▶ [Exercise description]
Set down the listing below again, exactly as written.

▶ [Input data]
----

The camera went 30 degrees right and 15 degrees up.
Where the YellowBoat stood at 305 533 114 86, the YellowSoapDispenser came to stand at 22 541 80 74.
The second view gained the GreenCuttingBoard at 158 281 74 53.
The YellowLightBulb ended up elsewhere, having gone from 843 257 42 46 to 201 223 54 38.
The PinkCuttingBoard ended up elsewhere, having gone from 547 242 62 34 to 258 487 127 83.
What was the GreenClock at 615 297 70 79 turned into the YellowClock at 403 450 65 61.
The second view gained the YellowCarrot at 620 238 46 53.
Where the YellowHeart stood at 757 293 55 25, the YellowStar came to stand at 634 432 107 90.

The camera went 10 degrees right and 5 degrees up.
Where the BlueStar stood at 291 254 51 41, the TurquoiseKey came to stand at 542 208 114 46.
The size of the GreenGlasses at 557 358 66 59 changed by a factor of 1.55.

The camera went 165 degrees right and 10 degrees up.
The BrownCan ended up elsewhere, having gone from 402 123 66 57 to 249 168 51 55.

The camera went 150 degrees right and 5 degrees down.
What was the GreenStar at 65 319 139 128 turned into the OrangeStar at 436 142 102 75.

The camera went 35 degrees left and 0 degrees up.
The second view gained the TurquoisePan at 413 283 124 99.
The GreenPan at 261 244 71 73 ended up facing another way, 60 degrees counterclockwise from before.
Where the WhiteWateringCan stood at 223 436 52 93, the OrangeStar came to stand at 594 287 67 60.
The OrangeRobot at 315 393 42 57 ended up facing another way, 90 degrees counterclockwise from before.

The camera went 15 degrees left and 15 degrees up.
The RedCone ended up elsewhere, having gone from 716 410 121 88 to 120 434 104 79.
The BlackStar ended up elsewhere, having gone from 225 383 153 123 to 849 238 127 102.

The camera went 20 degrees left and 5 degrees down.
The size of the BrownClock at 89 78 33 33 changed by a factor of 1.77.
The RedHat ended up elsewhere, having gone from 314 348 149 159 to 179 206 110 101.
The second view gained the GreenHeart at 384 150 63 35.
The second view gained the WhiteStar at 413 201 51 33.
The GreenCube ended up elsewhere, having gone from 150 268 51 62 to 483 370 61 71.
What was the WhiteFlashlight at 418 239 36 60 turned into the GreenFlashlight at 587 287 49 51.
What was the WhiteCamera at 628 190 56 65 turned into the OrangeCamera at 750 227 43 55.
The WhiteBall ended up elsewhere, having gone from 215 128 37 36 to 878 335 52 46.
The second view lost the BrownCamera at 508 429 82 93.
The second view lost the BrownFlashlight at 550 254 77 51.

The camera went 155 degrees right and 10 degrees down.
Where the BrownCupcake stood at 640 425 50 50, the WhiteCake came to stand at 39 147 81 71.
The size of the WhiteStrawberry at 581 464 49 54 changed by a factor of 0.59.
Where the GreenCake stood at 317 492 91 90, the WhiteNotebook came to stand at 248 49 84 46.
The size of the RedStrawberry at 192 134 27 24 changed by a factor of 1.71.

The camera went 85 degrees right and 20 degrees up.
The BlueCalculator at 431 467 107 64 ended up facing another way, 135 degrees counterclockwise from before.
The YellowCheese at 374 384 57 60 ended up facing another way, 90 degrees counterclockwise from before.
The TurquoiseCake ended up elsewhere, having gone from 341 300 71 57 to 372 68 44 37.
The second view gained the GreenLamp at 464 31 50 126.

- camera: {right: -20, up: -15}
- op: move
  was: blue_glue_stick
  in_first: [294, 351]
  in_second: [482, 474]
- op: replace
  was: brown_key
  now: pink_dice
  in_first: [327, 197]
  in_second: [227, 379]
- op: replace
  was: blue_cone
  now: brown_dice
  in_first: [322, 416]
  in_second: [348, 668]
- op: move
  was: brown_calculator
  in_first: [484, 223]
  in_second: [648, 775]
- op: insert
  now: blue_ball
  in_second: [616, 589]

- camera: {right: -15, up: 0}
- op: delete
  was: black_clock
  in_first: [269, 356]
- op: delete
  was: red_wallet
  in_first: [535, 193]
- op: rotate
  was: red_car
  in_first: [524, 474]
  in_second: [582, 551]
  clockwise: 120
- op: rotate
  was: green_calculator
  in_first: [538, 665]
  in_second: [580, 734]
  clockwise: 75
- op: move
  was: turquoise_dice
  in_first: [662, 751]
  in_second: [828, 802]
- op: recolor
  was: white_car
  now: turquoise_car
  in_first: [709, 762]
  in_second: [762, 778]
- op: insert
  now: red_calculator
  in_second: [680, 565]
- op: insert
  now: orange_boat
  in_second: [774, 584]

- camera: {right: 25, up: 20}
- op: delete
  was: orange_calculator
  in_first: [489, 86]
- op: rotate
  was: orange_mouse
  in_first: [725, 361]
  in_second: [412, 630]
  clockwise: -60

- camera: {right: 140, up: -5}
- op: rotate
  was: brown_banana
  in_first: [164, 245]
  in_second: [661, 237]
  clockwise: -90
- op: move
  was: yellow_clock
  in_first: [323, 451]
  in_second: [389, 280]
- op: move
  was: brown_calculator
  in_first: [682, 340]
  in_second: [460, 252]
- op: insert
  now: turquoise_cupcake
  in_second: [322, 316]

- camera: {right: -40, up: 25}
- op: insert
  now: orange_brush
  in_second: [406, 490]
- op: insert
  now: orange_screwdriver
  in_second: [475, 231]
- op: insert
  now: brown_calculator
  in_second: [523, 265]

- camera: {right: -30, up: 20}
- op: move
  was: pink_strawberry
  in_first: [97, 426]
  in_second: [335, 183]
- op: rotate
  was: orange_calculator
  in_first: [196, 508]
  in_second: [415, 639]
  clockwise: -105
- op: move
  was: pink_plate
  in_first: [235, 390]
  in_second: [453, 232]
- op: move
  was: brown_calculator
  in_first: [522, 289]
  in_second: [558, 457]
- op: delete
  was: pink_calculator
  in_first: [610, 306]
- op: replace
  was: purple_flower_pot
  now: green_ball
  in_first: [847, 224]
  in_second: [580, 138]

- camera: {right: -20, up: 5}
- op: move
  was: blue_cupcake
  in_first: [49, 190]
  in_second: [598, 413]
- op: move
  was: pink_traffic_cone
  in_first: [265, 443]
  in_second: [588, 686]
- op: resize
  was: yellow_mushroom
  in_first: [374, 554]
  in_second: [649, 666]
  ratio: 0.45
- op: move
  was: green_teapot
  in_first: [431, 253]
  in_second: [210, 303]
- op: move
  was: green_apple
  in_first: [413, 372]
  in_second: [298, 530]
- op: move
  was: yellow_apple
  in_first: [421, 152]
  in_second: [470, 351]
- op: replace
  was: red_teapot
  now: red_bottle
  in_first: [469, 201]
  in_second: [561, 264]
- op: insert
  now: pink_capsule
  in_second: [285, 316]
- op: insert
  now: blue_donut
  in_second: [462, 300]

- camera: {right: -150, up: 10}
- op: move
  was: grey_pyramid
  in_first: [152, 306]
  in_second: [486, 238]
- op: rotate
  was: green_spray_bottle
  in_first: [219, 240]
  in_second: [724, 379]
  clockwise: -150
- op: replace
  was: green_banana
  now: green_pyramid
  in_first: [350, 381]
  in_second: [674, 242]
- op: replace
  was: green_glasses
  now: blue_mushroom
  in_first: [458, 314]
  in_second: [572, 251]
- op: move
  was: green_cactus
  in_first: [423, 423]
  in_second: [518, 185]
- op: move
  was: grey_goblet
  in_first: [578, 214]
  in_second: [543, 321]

----

▶ [Final answer]
The camera went 30 degrees right and 15 degrees up.
Where the YellowBoat stood at 305 533 114 86, the YellowSoapDispenser came to stand at 22 541 80 74.
The second view gained the GreenCuttingBoard at 158 281 74 53.
The YellowLightBulb ended up elsewhere, having gone from 843 257 42 46 to 201 223 54 38.
The PinkCuttingBoard ended up elsewhere, having gone from 547 242 62 34 to 258 487 127 83.
What was the GreenClock at 615 297 70 79 turned into the YellowClock at 403 450 65 61.
The second view gained the YellowCarrot at 620 238 46 53.
Where the YellowHeart stood at 757 293 55 25, the YellowStar came to stand at 634 432 107 90.

The camera went 10 degrees right and 5 degrees up.
Where the BlueStar stood at 291 254 51 41, the TurquoiseKey came to stand at 542 208 114 46.
The size of the GreenGlasses at 557 358 66 59 changed by a factor of 1.55.

The camera went 165 degrees right and 10 degrees up.
The BrownCan ended up elsewhere, having gone from 402 123 66 57 to 249 168 51 55.

The camera went 150 degrees right and 5 degrees down.
What was the GreenStar at 65 319 139 128 turned into the OrangeStar at 436 142 102 75.

The camera went 35 degrees left and 0 degrees up.
The second view gained the TurquoisePan at 413 283 124 99.
The GreenPan at 261 244 71 73 ended up facing another way, 60 degrees counterclockwise from before.
Where the WhiteWateringCan stood at 223 436 52 93, the OrangeStar came to stand at 594 287 67 60.
The OrangeRobot at 315 393 42 57 ended up facing another way, 90 degrees counterclockwise from before.

The camera went 15 degrees left and 15 degrees up.
The RedCone ended up elsewhere, having gone from 716 410 121 88 to 120 434 104 79.
The BlackStar ended up elsewhere, having gone from 225 383 153 123 to 849 238 127 102.

The camera went 20 degrees left and 5 degrees down.
The size of the BrownClock at 89 78 33 33 changed by a factor of 1.77.
The RedHat ended up elsewhere, having gone from 314 348 149 159 to 179 206 110 101.
The second view gained the GreenHeart at 384 150 63 35.
The second view gained the WhiteStar at 413 201 51 33.
The GreenCube ended up elsewhere, having gone from 150 268 51 62 to 483 370 61 71.
What was the WhiteFlashlight at 418 239 36 60 turned into the GreenFlashlight at 587 287 49 51.
What was the WhiteCamera at 628 190 56 65 turned into the OrangeCamera at 750 227 43 55.
The WhiteBall ended up elsewhere, having gone from 215 128 37 36 to 878 335 52 46.
The second view lost the BrownCamera at 508 429 82 93.
The second view lost the BrownFlashlight at 550 254 77 51.

The camera went 155 degrees right and 10 degrees down.
Where the BrownCupcake stood at 640 425 50 50, the WhiteCake came to stand at 39 147 81 71.
The size of the WhiteStrawberry at 581 464 49 54 changed by a factor of 0.59.
Where the GreenCake stood at 317 492 91 90, the WhiteNotebook came to stand at 248 49 84 46.
The size of the RedStrawberry at 192 134 27 24 changed by a factor of 1.71.

The camera went 85 degrees right and 20 degrees up.
The BlueCalculator at 431 467 107 64 ended up facing another way, 135 degrees counterclockwise from before.
The YellowCheese at 374 384 57 60 ended up facing another way, 90 degrees counterclockwise from before.
The TurquoiseCake ended up elsewhere, having gone from 341 300 71 57 to 372 68 44 37.
The second view gained the GreenLamp at 464 31 50 126.

- camera: {right: -20, up: -15}
- op: move
  was: blue_glue_stick
  in_first: [294, 351]
  in_second: [482, 474]
- op: replace
  was: brown_key
  now: pink_dice
  in_first: [327, 197]
  in_second: [227, 379]
- op: replace
  was: blue_cone
  now: brown_dice
  in_first: [322, 416]
  in_second: [348, 668]
- op: move
  was: brown_calculator
  in_first: [484, 223]
  in_second: [648, 775]
- op: insert
  now: blue_ball
  in_second: [616, 589]

- camera: {right: -15, up: 0}
- op: delete
  was: black_clock
  in_first: [269, 356]
- op: delete
  was: red_wallet
  in_first: [535, 193]
- op: rotate
  was: red_car
  in_first: [524, 474]
  in_second: [582, 551]
  clockwise: 120
- op: rotate
  was: green_calculator
  in_first: [538, 665]
  in_second: [580, 734]
  clockwise: 75
- op: move
  was: turquoise_dice
  in_first: [662, 751]
  in_second: [828, 802]
- op: recolor
  was: white_car
  now: turquoise_car
  in_first: [709, 762]
  in_second: [762, 778]
- op: insert
  now: red_calculator
  in_second: [680, 565]
- op: insert
  now: orange_boat
  in_second: [774, 584]

- camera: {right: 25, up: 20}
- op: delete
  was: orange_calculator
  in_first: [489, 86]
- op: rotate
  was: orange_mouse
  in_first: [725, 361]
  in_second: [412, 630]
  clockwise: -60

- camera: {right: 140, up: -5}
- op: rotate
  was: brown_banana
  in_first: [164, 245]
  in_second: [661, 237]
  clockwise: -90
- op: move
  was: yellow_clock
  in_first: [323, 451]
  in_second: [389, 280]
- op: move
  was: brown_calculator
  in_first: [682, 340]
  in_second: [460, 252]
- op: insert
  now: turquoise_cupcake
  in_second: [322, 316]

- camera: {right: -40, up: 25}
- op: insert
  now: orange_brush
  in_second: [406, 490]
- op: insert
  now: orange_screwdriver
  in_second: [475, 231]
- op: insert
  now: brown_calculator
  in_second: [523, 265]

- camera: {right: -30, up: 20}
- op: move
  was: pink_strawberry
  in_first: [97, 426]
  in_second: [335, 183]
- op: rotate
  was: orange_calculator
  in_first: [196, 508]
  in_second: [415, 639]
  clockwise: -105
- op: move
  was: pink_plate
  in_first: [235, 390]
  in_second: [453, 232]
- op: move
  was: brown_calculator
  in_first: [522, 289]
  in_second: [558, 457]
- op: delete
  was: pink_calculator
  in_first: [610, 306]
- op: replace
  was: purple_flower_pot
  now: green_ball
  in_first: [847, 224]
  in_second: [580, 138]

- camera: {right: -20, up: 5}
- op: move
  was: blue_cupcake
  in_first: [49, 190]
  in_second: [598, 413]
- op: move
  was: pink_traffic_cone
  in_first: [265, 443]
  in_second: [588, 686]
- op: resize
  was: yellow_mushroom
  in_first: [374, 554]
  in_second: [649, 666]
  ratio: 0.45
- op: move
  was: green_teapot
  in_first: [431, 253]
  in_second: [210, 303]
- op: move
  was: green_apple
  in_first: [413, 372]
  in_second: [298, 530]
- op: move
  was: yellow_apple
  in_first: [421, 152]
  in_second: [470, 351]
- op: replace
  was: red_teapot
  now: red_bottle
  in_first: [469, 201]
  in_second: [561, 264]
- op: insert
  now: pink_capsule
  in_second: [285, 316]
- op: insert
  now: blue_donut
  in_second: [462, 300]

- camera: {right: -150, up: 10}
- op: move
  was: grey_pyramid
  in_first: [152, 306]
  in_second: [486, 238]
- op: rotate
  was: green_spray_bottle
  in_first: [219, 240]
  in_second: [724, 379]
  clockwise: -150
- op: replace
  was: green_banana
  now: green_pyramid
  in_first: [350, 381]
  in_second: [674, 242]
- op: replace
  was: green_glasses
  now: blue_mushroom
  in_first: [458, 314]
  in_second: [572, 251]
- op: move
  was: green_cactus
  in_first: [423, 423]
  in_second: [518, 185]
- op: move
  was: grey_goblet
  in_first: [578, 214]
  in_second: [543, 321]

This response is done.